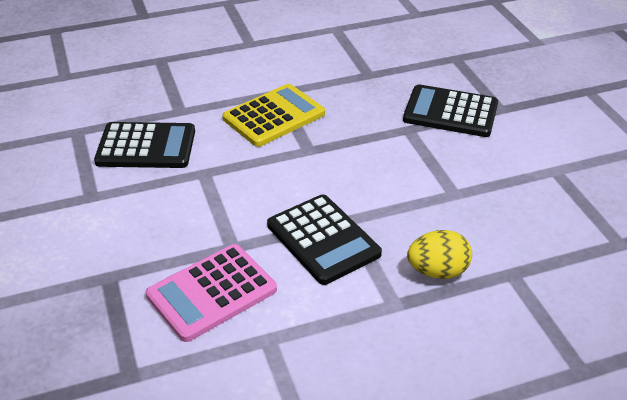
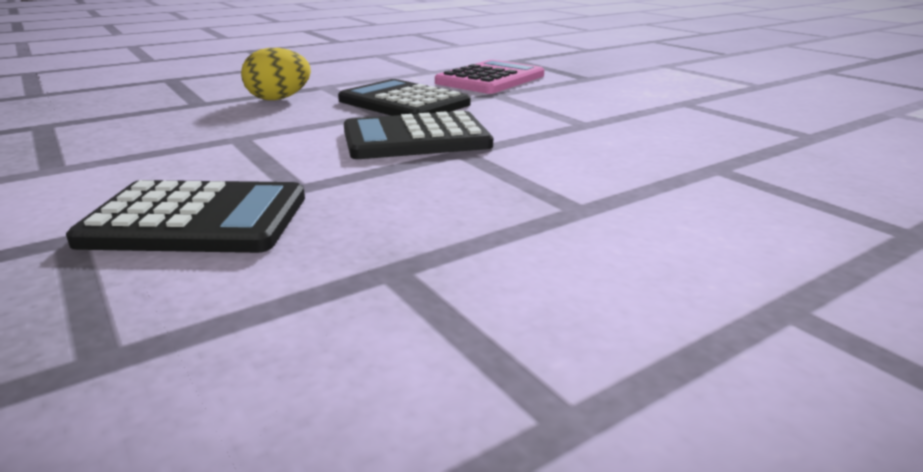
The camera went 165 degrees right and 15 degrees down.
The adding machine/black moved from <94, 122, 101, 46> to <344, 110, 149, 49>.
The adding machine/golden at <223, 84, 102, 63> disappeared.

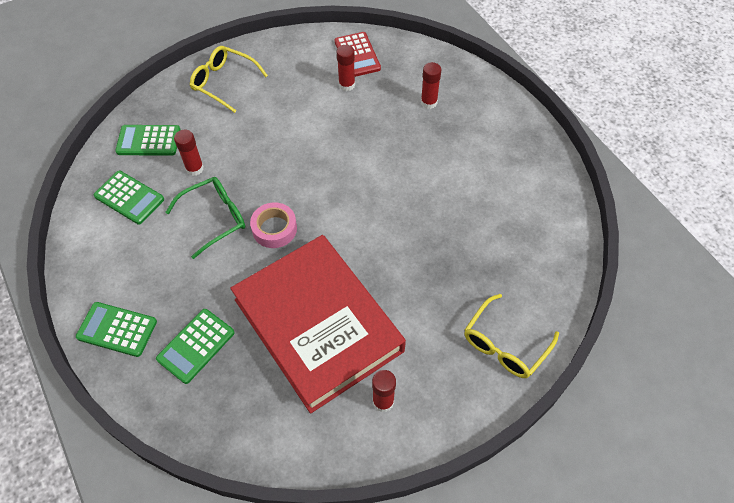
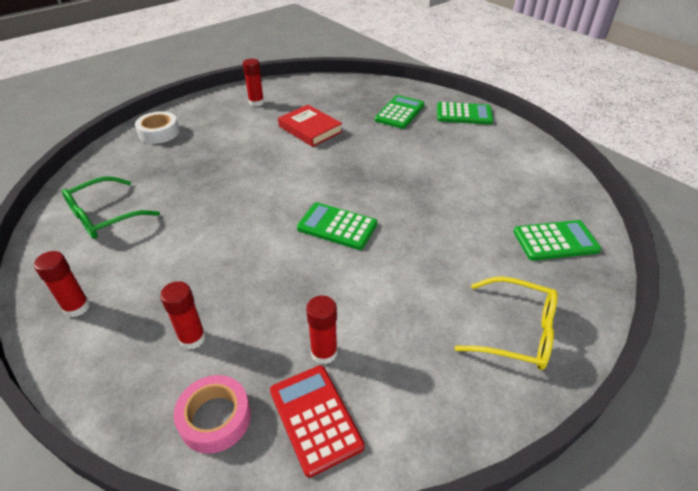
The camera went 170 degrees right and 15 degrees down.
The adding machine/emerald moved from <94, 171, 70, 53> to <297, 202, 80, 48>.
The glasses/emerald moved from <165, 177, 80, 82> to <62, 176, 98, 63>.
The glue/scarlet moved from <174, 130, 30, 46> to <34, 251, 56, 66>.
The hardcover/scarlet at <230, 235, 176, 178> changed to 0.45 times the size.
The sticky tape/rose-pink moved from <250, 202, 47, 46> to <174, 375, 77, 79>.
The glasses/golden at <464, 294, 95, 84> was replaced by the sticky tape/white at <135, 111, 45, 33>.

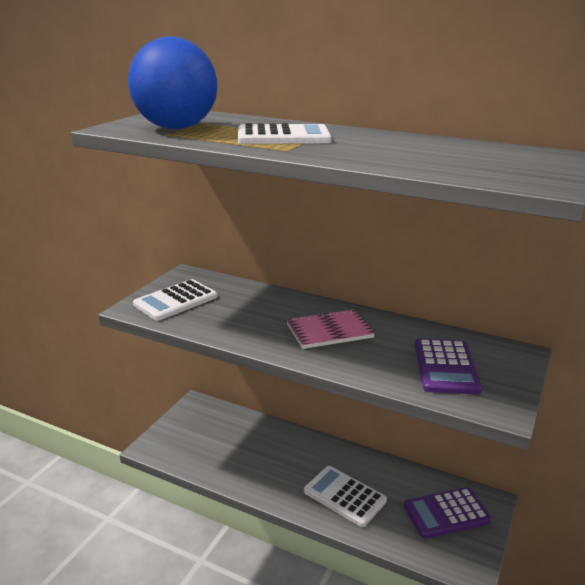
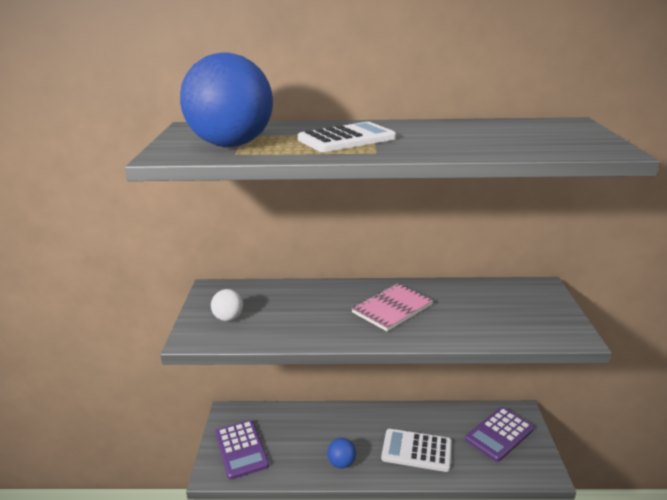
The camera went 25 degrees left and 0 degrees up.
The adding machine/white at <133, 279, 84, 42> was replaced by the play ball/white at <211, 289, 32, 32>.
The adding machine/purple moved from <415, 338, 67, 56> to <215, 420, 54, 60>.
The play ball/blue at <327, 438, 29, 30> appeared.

* Instructions for the task: The answer is the records above, repeated exactly, with no picture in it.

* Answer box:
The camera went 165 degrees right and 15 degrees down.
The adding machine/black moved from <94, 122, 101, 46> to <344, 110, 149, 49>.
The adding machine/golden at <223, 84, 102, 63> disappeared.

The camera went 170 degrees right and 15 degrees down.
The adding machine/emerald moved from <94, 171, 70, 53> to <297, 202, 80, 48>.
The glasses/emerald moved from <165, 177, 80, 82> to <62, 176, 98, 63>.
The glue/scarlet moved from <174, 130, 30, 46> to <34, 251, 56, 66>.
The hardcover/scarlet at <230, 235, 176, 178> changed to 0.45 times the size.
The sticky tape/rose-pink moved from <250, 202, 47, 46> to <174, 375, 77, 79>.
The glasses/golden at <464, 294, 95, 84> was replaced by the sticky tape/white at <135, 111, 45, 33>.

The camera went 25 degrees left and 0 degrees up.
The adding machine/white at <133, 279, 84, 42> was replaced by the play ball/white at <211, 289, 32, 32>.
The adding machine/purple moved from <415, 338, 67, 56> to <215, 420, 54, 60>.
The play ball/blue at <327, 438, 29, 30> appeared.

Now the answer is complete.